* [WHAT THE EXERCISE ASKS] Please set down the data again exactly, minus the pictures.
** INFORMATION follows **
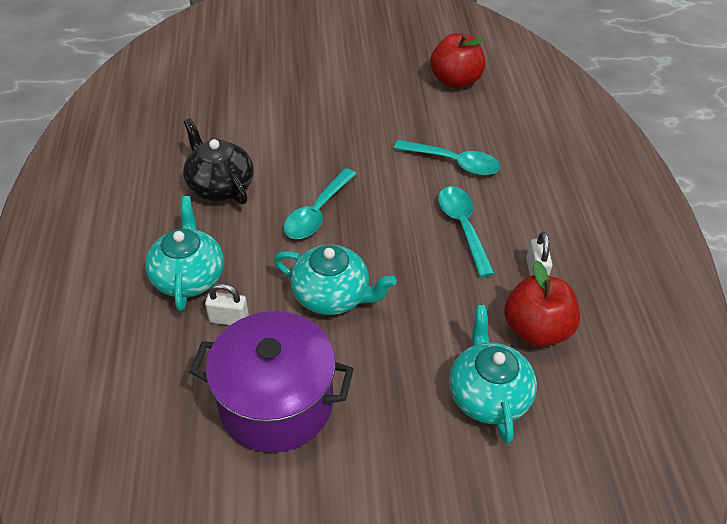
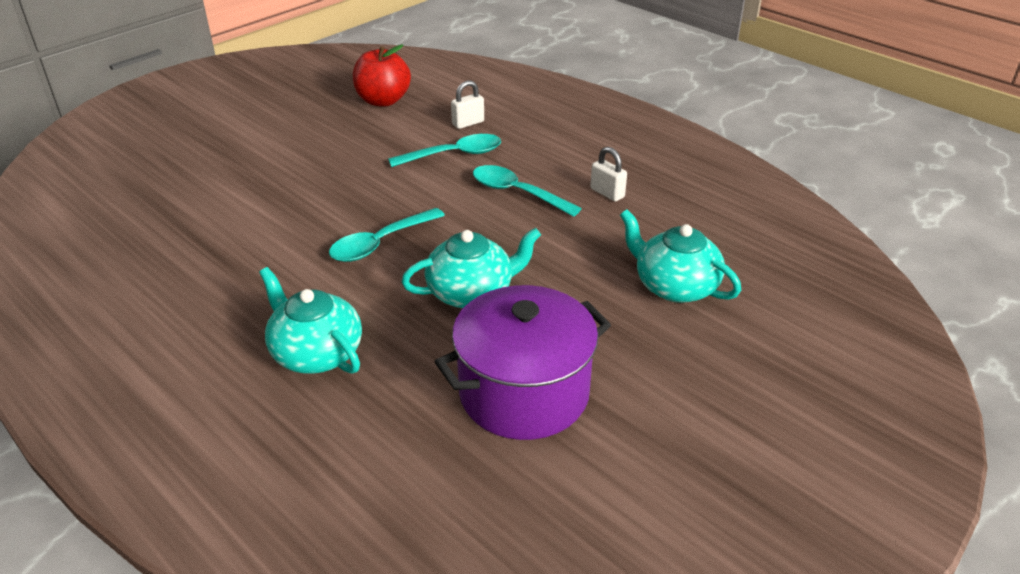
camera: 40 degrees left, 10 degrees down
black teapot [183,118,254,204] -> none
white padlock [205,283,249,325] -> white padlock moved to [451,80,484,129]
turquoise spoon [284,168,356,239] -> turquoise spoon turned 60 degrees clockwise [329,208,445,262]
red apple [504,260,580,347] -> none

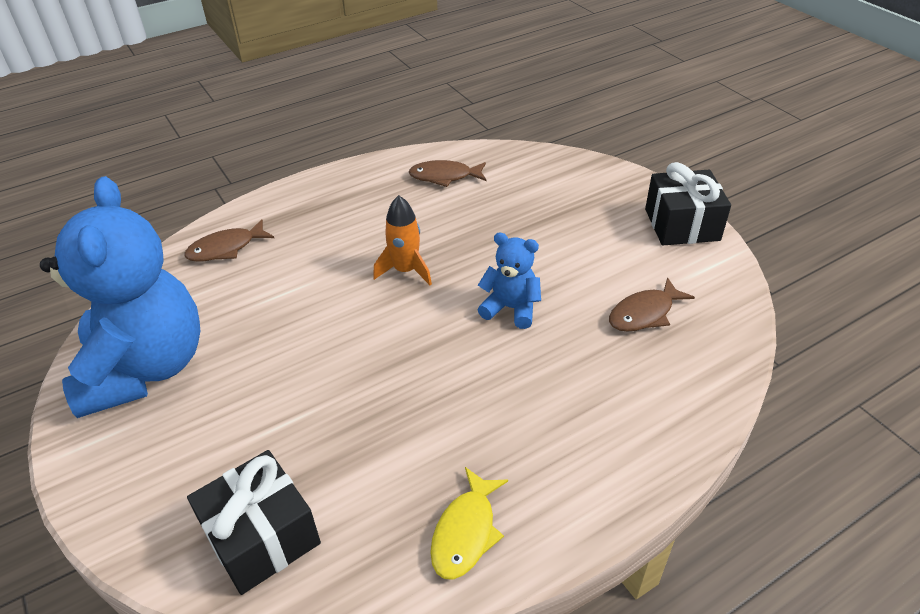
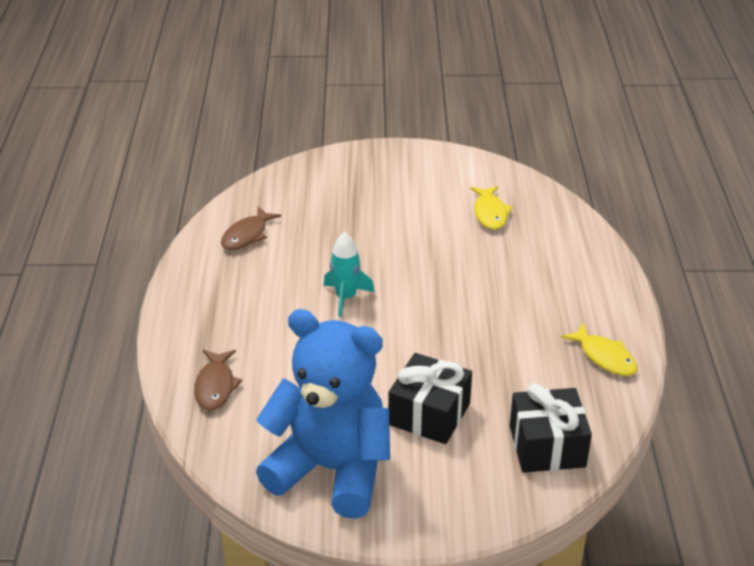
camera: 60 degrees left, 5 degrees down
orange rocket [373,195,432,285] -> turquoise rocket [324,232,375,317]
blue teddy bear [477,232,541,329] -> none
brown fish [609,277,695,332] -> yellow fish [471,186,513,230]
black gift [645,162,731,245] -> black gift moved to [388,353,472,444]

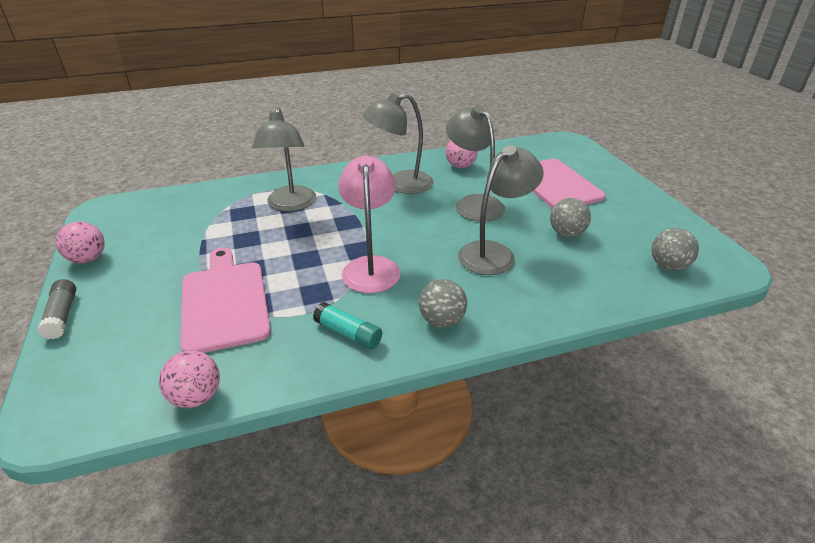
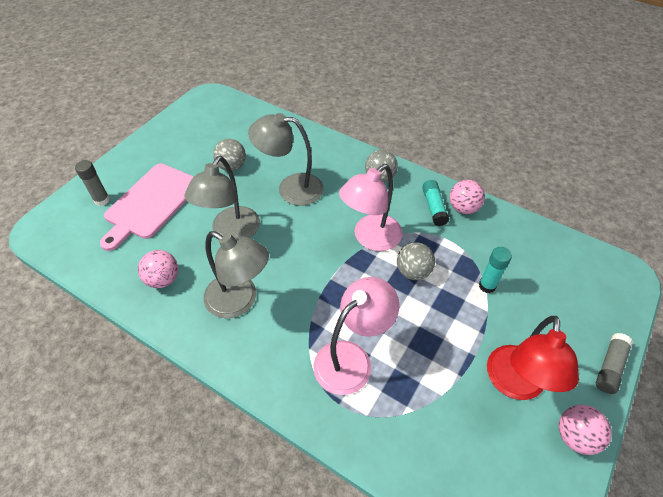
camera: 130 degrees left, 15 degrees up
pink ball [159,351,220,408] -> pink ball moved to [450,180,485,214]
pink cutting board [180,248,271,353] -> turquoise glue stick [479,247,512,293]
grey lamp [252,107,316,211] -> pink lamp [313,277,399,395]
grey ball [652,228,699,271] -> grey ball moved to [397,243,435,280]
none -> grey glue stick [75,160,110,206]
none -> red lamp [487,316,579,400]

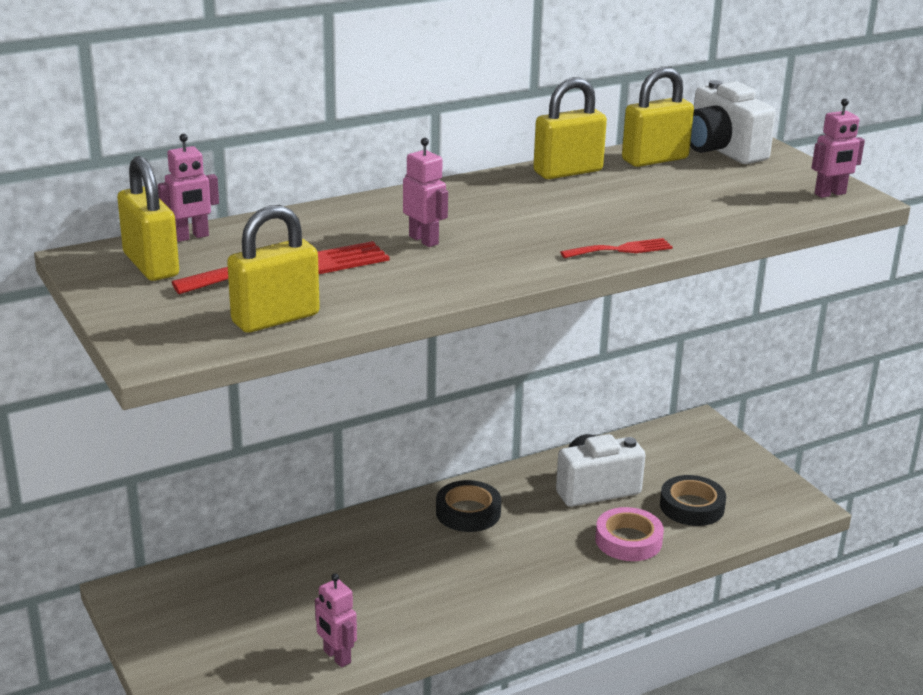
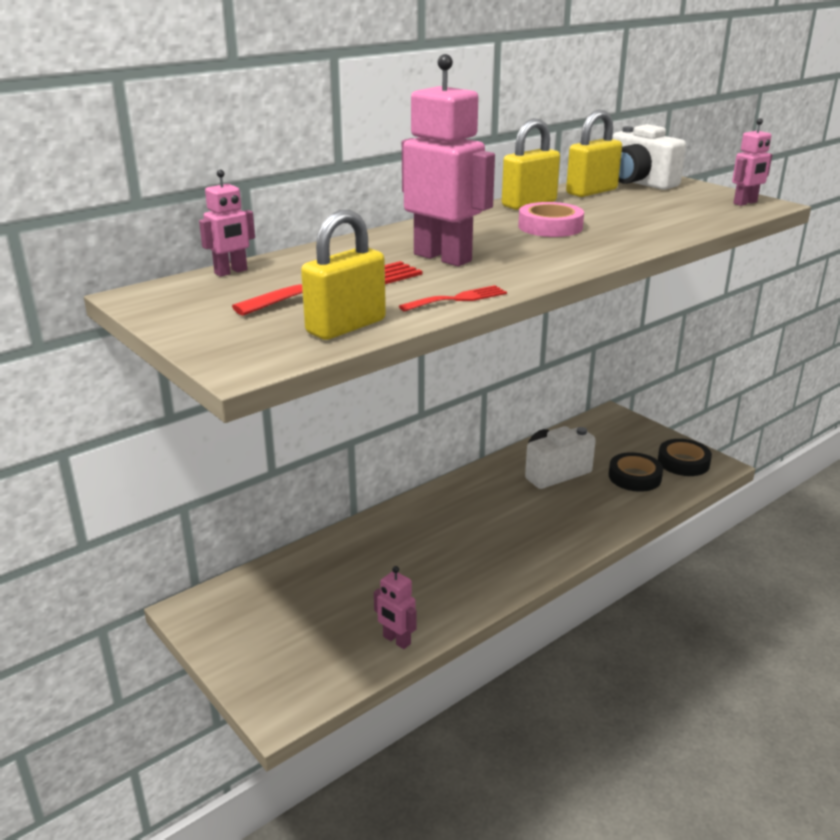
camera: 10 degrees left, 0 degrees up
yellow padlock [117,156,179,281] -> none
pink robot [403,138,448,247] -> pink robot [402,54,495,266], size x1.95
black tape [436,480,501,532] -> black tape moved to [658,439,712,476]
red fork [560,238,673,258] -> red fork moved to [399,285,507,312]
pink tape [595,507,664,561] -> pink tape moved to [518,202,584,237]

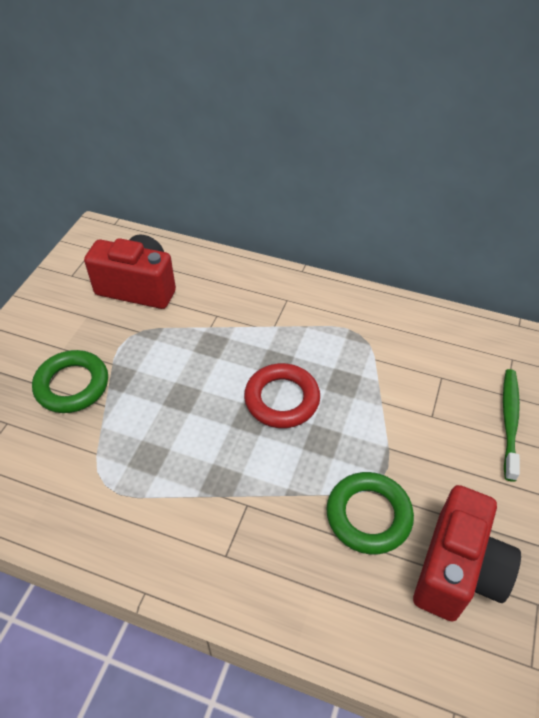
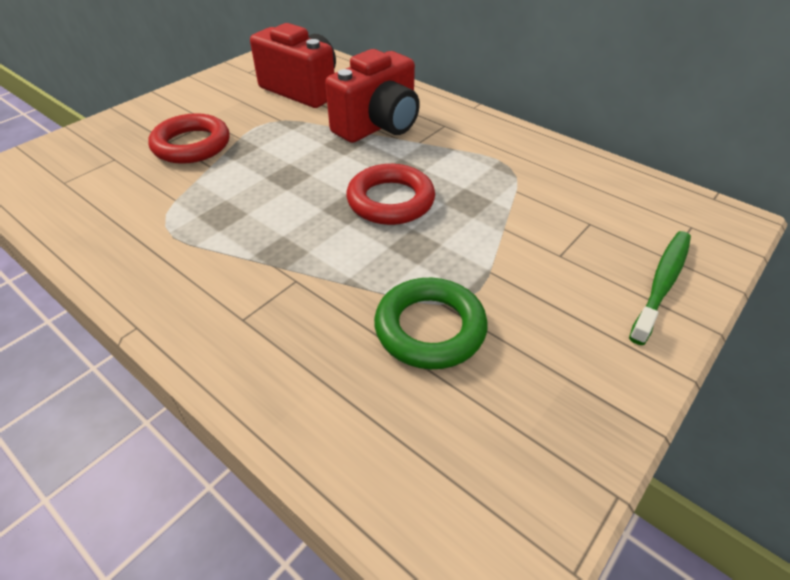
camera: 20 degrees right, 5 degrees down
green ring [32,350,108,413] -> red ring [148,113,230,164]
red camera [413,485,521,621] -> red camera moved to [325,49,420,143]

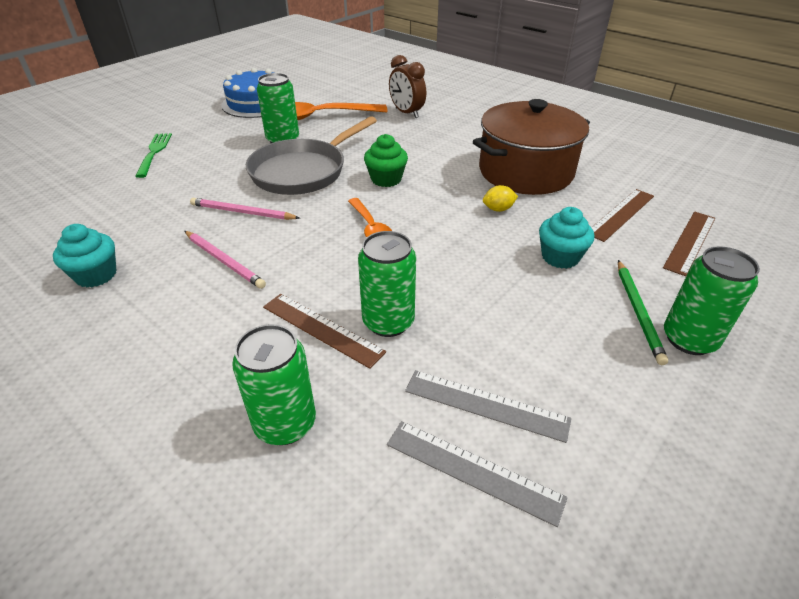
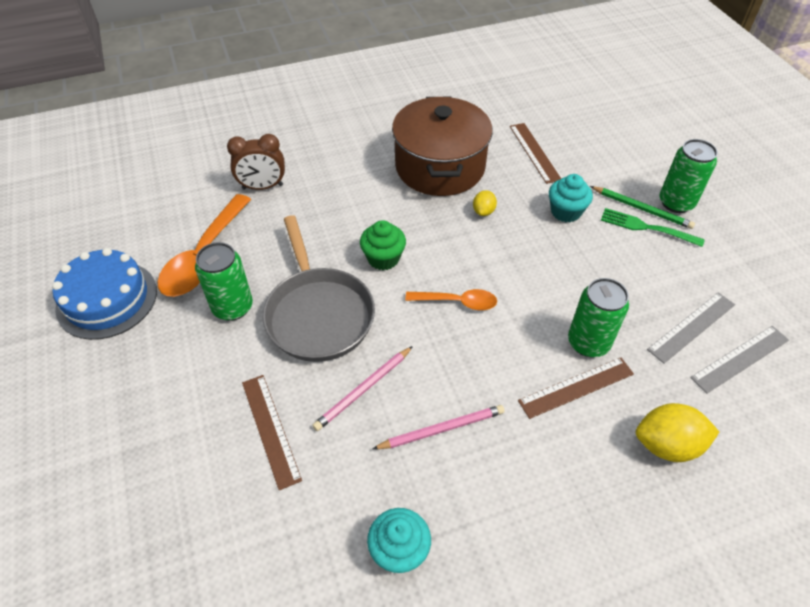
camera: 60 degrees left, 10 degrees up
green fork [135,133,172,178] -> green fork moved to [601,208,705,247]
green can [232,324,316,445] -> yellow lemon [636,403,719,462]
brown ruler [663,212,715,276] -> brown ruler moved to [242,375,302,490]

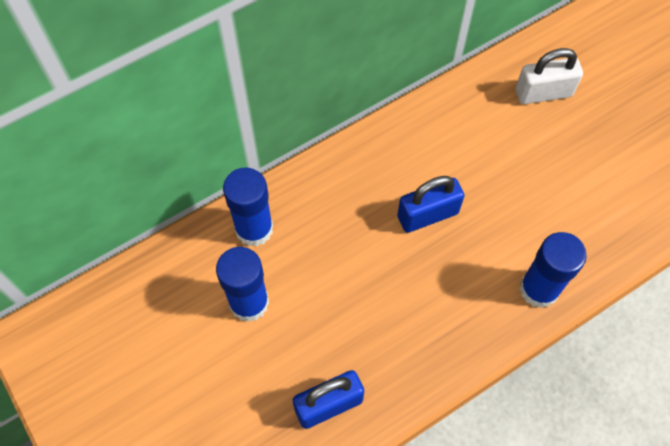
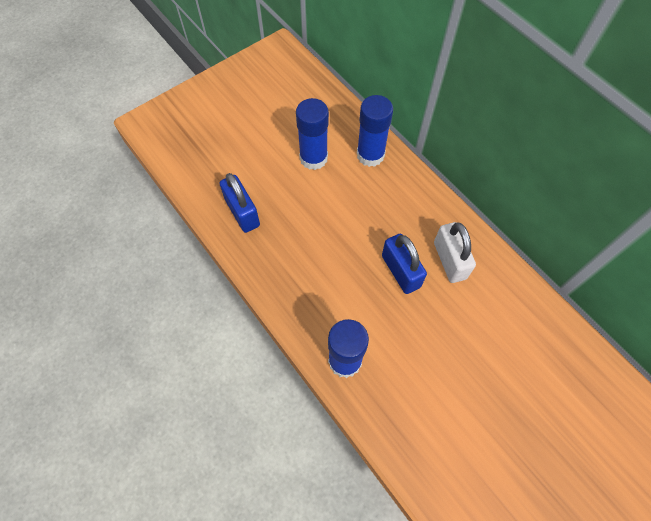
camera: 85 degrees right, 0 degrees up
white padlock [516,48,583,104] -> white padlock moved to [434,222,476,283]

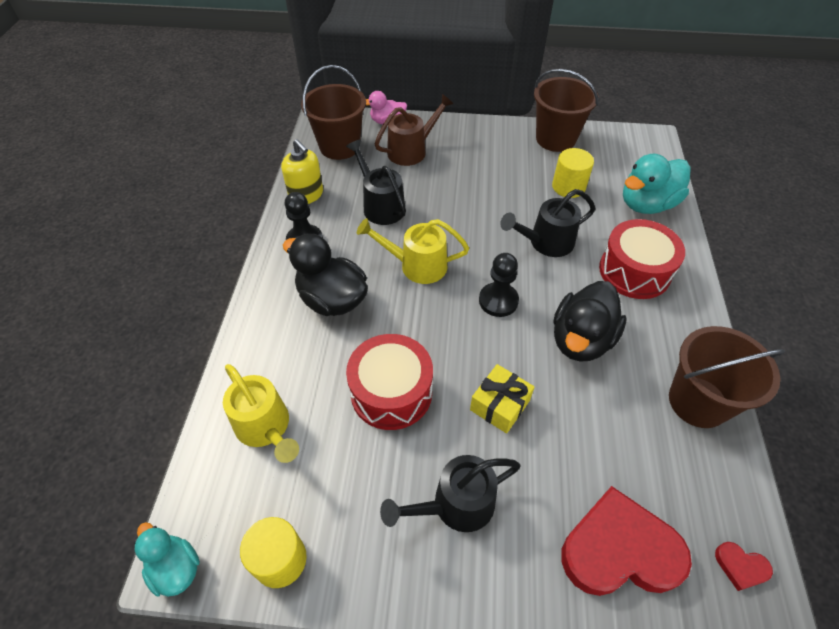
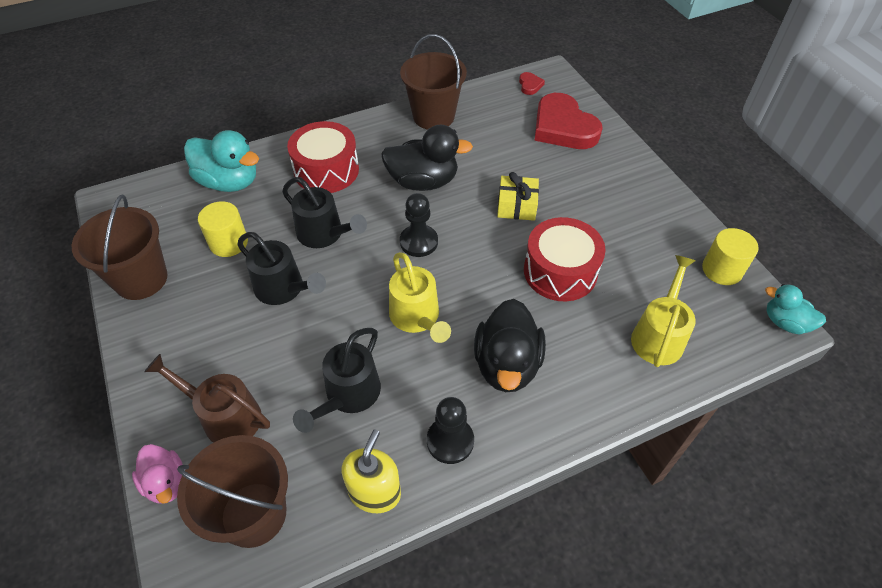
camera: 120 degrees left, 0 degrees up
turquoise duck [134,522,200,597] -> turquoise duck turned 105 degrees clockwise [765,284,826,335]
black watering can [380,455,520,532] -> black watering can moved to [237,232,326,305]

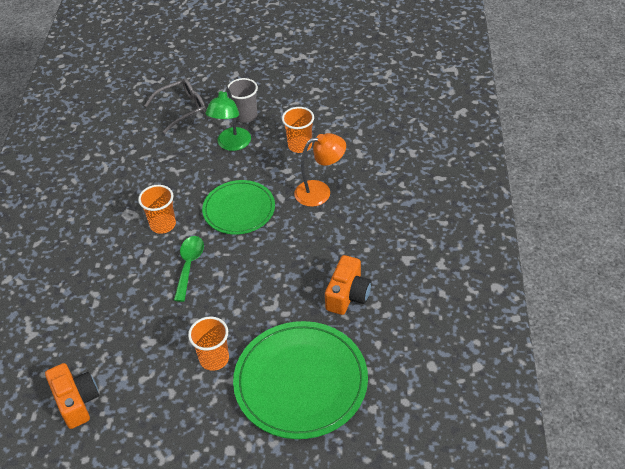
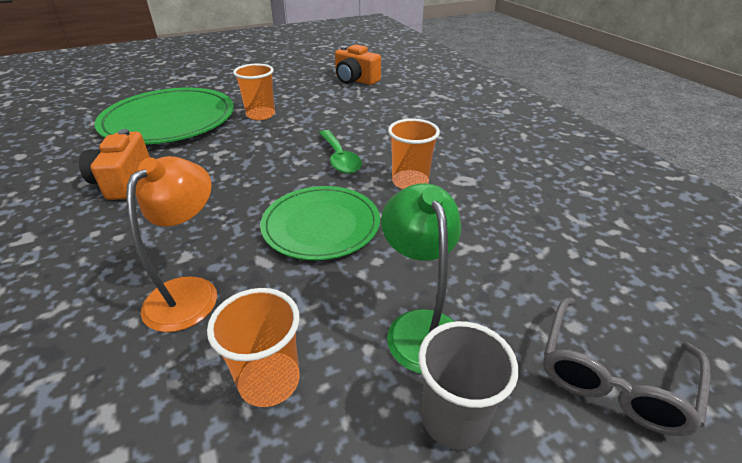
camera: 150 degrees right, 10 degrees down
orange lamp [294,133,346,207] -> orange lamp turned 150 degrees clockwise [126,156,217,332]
** End of INFORMATION **
* [EXPECTED ANSWER]
camera: 40 degrees left, 10 degrees down
black teapot [183,118,254,204] -> none
white padlock [205,283,249,325] -> white padlock moved to [451,80,484,129]
turquoise spoon [284,168,356,239] -> turquoise spoon turned 60 degrees clockwise [329,208,445,262]
red apple [504,260,580,347] -> none

camera: 60 degrees left, 5 degrees down
orange rocket [373,195,432,285] -> turquoise rocket [324,232,375,317]
blue teddy bear [477,232,541,329] -> none
brown fish [609,277,695,332] -> yellow fish [471,186,513,230]
black gift [645,162,731,245] -> black gift moved to [388,353,472,444]

camera: 130 degrees left, 15 degrees up
pink ball [159,351,220,408] -> pink ball moved to [450,180,485,214]
pink cutting board [180,248,271,353] -> turquoise glue stick [479,247,512,293]
grey lamp [252,107,316,211] -> pink lamp [313,277,399,395]
grey ball [652,228,699,271] -> grey ball moved to [397,243,435,280]
none -> grey glue stick [75,160,110,206]
none -> red lamp [487,316,579,400]

camera: 10 degrees left, 0 degrees up
yellow padlock [117,156,179,281] -> none
pink robot [403,138,448,247] -> pink robot [402,54,495,266], size x1.95
black tape [436,480,501,532] -> black tape moved to [658,439,712,476]
red fork [560,238,673,258] -> red fork moved to [399,285,507,312]
pink tape [595,507,664,561] -> pink tape moved to [518,202,584,237]

camera: 20 degrees right, 5 degrees down
green ring [32,350,108,413] -> red ring [148,113,230,164]
red camera [413,485,521,621] -> red camera moved to [325,49,420,143]

camera: 60 degrees left, 10 degrees up
green fork [135,133,172,178] -> green fork moved to [601,208,705,247]
green can [232,324,316,445] -> yellow lemon [636,403,719,462]
brown ruler [663,212,715,276] -> brown ruler moved to [242,375,302,490]

camera: 85 degrees right, 0 degrees up
white padlock [516,48,583,104] -> white padlock moved to [434,222,476,283]

camera: 120 degrees left, 0 degrees up
turquoise duck [134,522,200,597] -> turquoise duck turned 105 degrees clockwise [765,284,826,335]
black watering can [380,455,520,532] -> black watering can moved to [237,232,326,305]

camera: 150 degrees right, 10 degrees down
orange lamp [294,133,346,207] -> orange lamp turned 150 degrees clockwise [126,156,217,332]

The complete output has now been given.